- **Dataset content**:
# # # #

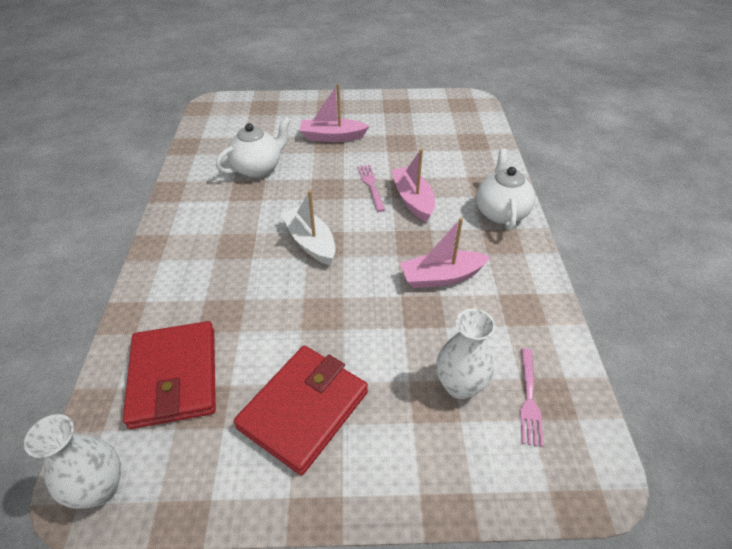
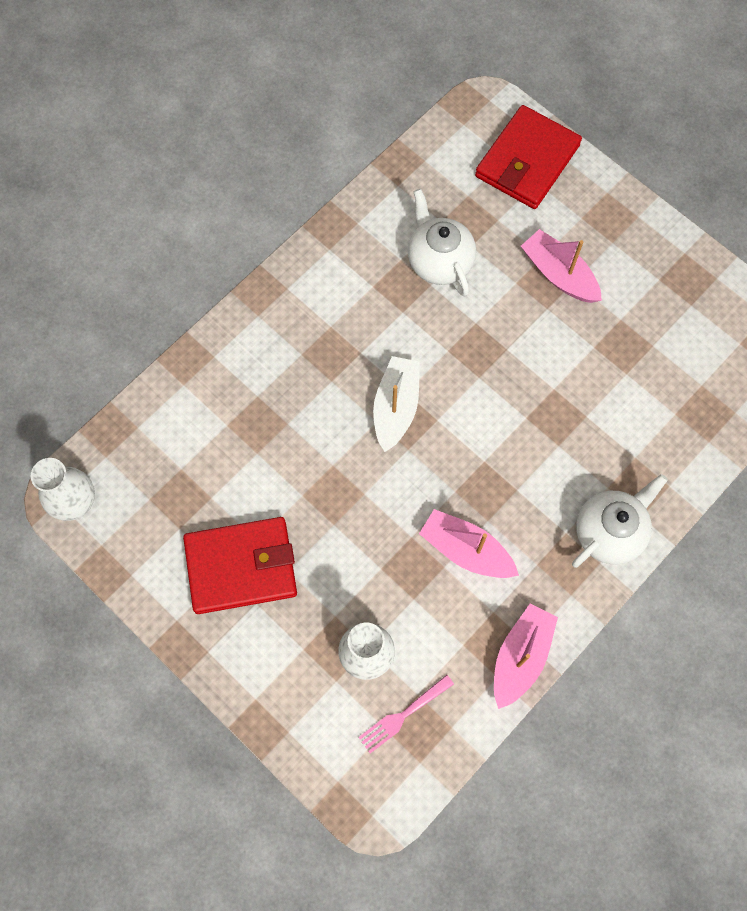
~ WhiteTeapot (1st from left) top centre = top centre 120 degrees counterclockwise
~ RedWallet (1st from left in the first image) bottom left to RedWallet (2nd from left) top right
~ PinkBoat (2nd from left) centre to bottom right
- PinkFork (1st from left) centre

# # # #

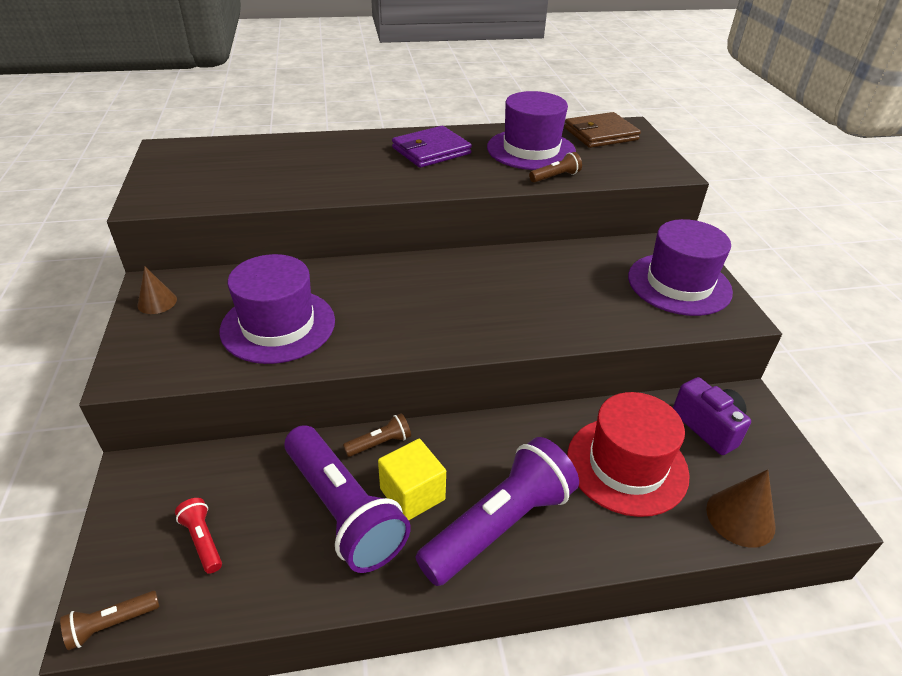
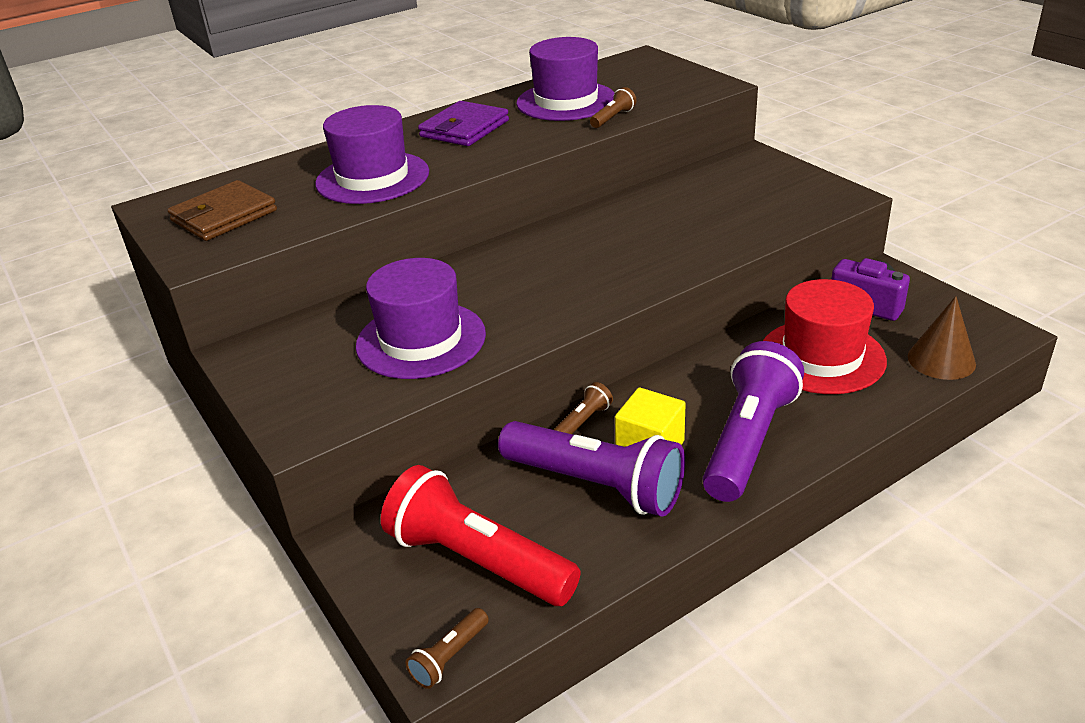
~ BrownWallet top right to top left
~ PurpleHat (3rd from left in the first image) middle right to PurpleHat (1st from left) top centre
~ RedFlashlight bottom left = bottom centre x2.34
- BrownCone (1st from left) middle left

# # # #

- **Work to complete**: For this exercise, output exactly the lines above from the line with "120 degrees counterclockwise" to the line with "- PinkFork (1st from left) centre", counting both, and leave out the rest.

- **Written response**:
~ WhiteTeapot (1st from left) top centre = top centre 120 degrees counterclockwise
~ RedWallet (1st from left in the first image) bottom left to RedWallet (2nd from left) top right
~ PinkBoat (2nd from left) centre to bottom right
- PinkFork (1st from left) centre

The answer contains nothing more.